====== Entries supplied ======

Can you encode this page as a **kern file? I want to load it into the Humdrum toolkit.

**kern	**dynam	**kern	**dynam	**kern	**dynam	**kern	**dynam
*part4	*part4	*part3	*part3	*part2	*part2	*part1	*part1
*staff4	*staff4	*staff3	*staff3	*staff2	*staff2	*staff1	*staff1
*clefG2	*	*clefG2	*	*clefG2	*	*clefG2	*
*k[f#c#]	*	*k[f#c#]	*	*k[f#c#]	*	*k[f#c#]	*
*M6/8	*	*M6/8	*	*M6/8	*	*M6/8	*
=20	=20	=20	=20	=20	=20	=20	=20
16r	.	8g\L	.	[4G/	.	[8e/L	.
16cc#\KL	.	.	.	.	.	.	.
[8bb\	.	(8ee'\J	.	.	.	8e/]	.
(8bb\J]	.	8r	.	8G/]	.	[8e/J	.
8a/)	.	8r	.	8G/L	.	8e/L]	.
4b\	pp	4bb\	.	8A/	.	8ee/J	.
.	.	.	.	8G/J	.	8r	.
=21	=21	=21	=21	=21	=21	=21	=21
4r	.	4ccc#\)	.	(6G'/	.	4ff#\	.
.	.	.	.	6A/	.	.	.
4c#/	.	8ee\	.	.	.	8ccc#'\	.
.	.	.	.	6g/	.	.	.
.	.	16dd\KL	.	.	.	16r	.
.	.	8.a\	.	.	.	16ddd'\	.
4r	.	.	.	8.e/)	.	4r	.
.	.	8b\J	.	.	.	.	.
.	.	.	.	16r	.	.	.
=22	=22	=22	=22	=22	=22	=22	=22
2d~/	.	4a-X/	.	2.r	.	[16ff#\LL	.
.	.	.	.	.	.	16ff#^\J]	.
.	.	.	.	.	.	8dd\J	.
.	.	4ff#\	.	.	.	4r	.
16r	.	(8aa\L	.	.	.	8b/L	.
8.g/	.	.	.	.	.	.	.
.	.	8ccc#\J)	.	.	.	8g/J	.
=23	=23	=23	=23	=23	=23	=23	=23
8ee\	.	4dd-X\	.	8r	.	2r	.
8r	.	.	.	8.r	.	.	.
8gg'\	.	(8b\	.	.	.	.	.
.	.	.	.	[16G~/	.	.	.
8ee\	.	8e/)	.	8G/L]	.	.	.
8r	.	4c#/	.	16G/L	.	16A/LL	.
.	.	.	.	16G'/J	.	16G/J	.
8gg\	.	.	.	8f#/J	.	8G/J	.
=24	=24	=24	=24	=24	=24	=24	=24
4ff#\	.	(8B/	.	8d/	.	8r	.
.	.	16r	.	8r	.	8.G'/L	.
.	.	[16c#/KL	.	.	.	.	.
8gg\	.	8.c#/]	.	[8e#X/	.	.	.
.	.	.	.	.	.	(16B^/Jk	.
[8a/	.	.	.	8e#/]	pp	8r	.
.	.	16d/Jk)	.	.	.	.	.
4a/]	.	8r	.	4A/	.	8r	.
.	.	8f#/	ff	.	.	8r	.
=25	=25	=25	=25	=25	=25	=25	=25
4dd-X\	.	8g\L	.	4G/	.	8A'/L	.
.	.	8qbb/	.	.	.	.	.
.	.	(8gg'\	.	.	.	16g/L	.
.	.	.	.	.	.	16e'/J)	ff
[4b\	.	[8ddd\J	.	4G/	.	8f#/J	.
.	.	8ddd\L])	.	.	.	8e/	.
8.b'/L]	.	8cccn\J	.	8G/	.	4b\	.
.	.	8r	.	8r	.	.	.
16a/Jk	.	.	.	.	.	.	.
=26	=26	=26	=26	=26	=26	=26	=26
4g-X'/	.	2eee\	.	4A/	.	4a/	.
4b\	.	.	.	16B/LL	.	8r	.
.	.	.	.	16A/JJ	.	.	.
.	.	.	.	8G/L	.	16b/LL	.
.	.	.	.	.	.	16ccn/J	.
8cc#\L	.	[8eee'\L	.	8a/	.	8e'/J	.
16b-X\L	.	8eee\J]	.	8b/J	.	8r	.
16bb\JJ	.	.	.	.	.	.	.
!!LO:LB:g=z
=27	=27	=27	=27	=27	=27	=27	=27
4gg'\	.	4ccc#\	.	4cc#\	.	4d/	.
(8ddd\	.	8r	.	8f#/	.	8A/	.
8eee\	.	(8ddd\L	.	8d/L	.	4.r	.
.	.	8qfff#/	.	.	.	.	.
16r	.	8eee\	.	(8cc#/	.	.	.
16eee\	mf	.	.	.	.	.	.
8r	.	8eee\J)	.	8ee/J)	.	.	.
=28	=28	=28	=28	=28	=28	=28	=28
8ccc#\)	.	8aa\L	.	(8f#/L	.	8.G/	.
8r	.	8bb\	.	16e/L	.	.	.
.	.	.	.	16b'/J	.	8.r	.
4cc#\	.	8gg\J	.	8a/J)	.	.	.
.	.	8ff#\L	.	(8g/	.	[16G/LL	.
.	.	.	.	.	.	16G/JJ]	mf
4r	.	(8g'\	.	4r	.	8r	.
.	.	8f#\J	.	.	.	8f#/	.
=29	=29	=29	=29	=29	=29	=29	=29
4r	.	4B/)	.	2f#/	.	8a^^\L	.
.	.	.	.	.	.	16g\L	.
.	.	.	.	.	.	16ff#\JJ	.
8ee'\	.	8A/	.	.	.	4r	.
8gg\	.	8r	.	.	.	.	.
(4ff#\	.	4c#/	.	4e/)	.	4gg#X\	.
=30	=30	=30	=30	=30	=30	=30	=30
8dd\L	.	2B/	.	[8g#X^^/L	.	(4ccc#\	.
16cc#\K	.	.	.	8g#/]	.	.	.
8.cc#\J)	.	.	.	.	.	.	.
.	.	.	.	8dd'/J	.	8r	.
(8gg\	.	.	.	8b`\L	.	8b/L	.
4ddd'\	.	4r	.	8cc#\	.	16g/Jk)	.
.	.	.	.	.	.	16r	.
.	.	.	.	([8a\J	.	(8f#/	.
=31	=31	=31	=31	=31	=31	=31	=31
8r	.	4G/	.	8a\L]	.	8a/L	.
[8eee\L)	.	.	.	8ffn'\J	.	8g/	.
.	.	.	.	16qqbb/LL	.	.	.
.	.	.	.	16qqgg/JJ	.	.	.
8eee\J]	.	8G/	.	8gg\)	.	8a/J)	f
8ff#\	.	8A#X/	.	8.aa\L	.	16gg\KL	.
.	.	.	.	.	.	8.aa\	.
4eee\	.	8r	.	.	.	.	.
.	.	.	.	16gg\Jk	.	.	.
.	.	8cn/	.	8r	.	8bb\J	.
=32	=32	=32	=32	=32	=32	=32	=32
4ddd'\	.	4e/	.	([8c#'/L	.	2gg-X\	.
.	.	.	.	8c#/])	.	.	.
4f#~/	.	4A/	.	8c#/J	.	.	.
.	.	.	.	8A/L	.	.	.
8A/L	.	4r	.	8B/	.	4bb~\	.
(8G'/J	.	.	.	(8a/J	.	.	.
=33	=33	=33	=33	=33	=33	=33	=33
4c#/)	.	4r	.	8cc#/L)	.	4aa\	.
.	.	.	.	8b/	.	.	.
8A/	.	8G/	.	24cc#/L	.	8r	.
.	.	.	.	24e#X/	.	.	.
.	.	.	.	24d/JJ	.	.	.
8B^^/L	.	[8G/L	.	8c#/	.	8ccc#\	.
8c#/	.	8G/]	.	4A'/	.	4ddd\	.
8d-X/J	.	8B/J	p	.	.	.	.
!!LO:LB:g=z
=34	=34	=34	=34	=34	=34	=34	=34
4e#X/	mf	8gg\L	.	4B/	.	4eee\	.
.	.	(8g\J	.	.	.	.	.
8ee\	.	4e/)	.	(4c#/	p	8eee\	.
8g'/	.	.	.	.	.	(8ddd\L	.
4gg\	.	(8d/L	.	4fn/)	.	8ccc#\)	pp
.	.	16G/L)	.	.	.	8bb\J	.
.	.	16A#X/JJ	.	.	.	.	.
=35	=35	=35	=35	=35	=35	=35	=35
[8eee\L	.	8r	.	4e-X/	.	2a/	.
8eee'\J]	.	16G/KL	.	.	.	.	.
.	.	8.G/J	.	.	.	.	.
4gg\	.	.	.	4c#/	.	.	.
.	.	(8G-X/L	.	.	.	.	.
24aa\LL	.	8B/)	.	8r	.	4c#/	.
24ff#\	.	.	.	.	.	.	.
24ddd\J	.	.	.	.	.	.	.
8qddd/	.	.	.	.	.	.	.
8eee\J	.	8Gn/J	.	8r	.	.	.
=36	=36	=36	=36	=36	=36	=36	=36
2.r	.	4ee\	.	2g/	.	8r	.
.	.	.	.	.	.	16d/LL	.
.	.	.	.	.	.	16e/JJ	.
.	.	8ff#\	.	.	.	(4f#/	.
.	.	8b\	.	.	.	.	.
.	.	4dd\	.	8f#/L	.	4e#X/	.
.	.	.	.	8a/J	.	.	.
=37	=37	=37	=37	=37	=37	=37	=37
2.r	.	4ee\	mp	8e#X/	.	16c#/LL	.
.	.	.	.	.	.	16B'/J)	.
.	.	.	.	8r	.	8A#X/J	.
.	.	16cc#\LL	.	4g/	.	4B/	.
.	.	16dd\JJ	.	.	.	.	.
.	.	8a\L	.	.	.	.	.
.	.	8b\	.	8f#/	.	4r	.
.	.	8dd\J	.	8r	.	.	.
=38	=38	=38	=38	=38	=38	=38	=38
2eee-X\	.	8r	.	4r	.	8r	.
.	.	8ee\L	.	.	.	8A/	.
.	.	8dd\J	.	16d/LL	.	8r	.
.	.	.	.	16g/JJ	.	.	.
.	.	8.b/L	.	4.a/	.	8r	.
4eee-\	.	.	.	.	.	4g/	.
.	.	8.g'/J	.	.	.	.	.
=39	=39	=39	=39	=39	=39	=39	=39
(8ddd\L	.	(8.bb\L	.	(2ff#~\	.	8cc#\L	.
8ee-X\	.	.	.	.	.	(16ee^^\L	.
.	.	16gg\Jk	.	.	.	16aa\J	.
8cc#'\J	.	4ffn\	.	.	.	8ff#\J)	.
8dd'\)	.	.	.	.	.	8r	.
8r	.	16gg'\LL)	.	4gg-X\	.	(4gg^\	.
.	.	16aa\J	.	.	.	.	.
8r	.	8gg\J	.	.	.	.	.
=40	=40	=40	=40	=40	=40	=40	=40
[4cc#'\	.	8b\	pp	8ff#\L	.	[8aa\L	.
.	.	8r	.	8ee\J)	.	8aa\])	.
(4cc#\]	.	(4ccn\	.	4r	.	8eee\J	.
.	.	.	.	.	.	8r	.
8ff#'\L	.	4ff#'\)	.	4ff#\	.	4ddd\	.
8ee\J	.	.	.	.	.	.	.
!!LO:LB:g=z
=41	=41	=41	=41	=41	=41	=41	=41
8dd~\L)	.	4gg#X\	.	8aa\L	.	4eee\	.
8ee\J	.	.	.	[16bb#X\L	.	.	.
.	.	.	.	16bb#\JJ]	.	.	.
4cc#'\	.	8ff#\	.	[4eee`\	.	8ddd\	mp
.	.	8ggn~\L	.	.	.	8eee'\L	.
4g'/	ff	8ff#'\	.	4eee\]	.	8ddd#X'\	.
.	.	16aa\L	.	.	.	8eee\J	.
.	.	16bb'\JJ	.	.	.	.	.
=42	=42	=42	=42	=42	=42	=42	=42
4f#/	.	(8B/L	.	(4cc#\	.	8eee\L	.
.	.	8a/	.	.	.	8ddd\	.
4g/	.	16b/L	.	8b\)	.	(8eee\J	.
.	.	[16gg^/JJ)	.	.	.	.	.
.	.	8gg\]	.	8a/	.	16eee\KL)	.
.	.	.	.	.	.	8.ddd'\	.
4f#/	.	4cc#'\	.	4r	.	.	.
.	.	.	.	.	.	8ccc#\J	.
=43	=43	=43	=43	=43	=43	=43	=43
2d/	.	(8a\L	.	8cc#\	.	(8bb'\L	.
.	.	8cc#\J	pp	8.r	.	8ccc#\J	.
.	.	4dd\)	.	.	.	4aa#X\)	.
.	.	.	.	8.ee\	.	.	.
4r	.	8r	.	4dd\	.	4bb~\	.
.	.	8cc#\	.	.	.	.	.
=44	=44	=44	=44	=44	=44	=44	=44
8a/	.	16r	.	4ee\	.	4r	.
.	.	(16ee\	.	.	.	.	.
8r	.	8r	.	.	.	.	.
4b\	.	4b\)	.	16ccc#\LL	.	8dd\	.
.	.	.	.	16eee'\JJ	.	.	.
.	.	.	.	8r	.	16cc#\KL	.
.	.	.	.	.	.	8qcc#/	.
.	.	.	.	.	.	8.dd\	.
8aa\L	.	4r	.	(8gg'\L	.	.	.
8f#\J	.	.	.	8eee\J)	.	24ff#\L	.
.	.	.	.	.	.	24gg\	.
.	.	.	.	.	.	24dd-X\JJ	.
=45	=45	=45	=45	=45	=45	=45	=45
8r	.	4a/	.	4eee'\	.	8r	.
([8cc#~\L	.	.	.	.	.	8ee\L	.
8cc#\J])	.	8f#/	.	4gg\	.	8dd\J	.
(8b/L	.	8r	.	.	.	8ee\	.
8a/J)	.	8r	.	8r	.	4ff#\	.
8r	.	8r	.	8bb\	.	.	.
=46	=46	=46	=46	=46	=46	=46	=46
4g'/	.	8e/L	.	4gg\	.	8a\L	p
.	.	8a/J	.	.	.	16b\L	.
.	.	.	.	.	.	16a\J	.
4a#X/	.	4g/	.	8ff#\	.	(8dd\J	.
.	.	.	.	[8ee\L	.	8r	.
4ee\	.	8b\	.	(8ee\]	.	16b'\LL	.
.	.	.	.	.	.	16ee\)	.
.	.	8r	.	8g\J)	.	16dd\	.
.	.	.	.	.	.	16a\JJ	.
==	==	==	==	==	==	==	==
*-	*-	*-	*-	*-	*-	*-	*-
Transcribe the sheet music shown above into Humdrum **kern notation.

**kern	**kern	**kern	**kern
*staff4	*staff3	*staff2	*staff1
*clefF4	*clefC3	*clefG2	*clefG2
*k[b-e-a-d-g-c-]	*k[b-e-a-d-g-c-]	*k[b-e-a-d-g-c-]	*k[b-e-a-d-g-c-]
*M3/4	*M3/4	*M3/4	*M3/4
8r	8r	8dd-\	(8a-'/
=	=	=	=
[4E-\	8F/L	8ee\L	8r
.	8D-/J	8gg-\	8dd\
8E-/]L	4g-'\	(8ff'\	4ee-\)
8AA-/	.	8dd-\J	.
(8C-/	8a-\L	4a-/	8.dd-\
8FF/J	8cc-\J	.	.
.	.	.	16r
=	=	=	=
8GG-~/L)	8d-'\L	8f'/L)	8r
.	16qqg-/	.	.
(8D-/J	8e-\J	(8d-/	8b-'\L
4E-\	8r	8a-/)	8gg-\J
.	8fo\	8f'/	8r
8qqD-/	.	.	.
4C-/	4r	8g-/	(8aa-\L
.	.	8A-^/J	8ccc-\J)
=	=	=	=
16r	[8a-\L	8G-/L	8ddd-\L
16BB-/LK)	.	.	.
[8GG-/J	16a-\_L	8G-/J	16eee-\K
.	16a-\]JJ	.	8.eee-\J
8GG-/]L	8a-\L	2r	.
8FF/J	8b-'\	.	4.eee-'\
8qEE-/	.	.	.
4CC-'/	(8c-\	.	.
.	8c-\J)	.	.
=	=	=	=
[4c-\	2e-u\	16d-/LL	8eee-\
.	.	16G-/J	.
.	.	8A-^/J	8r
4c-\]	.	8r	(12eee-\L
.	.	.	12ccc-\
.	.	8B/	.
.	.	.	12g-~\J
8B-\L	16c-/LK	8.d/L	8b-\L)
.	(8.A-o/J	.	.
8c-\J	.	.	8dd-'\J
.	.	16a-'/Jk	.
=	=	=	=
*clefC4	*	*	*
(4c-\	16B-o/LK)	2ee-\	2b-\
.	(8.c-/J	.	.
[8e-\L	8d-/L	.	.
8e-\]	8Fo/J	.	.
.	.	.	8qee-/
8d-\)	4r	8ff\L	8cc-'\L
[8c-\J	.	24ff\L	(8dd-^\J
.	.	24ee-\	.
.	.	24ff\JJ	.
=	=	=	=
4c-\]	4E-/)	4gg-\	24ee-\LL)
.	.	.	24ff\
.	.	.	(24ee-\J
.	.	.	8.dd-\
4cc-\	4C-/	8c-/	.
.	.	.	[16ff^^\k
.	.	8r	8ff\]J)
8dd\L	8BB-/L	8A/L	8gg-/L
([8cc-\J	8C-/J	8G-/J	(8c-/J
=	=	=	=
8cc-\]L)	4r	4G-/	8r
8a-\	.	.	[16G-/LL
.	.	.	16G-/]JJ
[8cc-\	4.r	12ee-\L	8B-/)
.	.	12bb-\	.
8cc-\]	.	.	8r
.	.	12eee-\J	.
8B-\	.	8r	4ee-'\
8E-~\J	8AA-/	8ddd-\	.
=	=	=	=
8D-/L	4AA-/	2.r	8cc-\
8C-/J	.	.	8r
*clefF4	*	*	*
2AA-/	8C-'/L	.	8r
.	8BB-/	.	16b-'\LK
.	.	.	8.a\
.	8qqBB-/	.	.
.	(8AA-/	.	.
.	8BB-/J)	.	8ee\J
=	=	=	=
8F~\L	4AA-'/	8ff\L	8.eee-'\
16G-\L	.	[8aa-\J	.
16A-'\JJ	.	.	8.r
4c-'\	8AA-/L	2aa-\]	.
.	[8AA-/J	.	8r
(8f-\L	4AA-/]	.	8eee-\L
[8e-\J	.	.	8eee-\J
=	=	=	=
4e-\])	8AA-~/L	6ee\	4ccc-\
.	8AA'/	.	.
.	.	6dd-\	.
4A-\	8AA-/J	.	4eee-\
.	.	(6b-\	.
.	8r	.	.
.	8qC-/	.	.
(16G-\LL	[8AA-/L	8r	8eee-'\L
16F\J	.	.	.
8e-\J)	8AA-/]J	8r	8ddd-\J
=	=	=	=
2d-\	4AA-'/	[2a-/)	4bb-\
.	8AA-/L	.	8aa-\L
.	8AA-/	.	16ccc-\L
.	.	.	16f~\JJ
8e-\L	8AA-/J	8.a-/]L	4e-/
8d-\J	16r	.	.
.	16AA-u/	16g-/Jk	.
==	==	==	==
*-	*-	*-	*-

======

(Task prompt)
Report every line above that contains the string "into", matching case exactly.

(Answer for the task)
Can you encode this page as a **kern file? I want to load it into the Humdrum toolkit.
Transcribe the sheet music shown above into Humdrum **kern notation.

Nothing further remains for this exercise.